<<<<

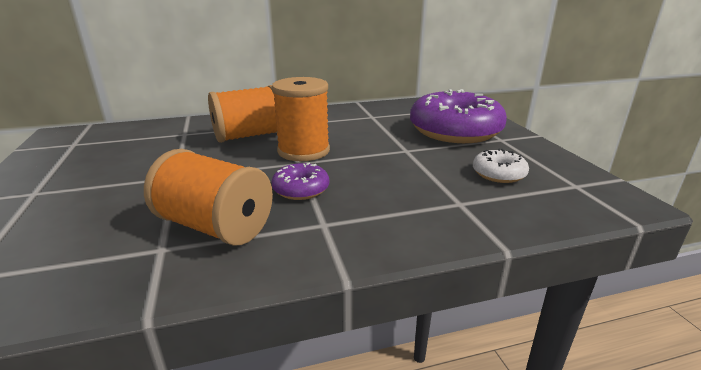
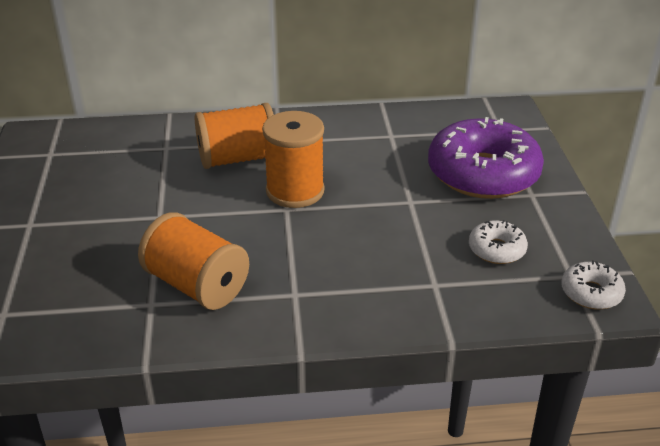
camera: 10 degrees right, 10 degrees up
purple donut [272,162,329,200] -> none
none -> white donut [561,260,626,309]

>>>>

**How to complete this task**
Across the whole listing, show each line where the word "none" occurs.

**Task output**
purple donut [272,162,329,200] -> none
none -> white donut [561,260,626,309]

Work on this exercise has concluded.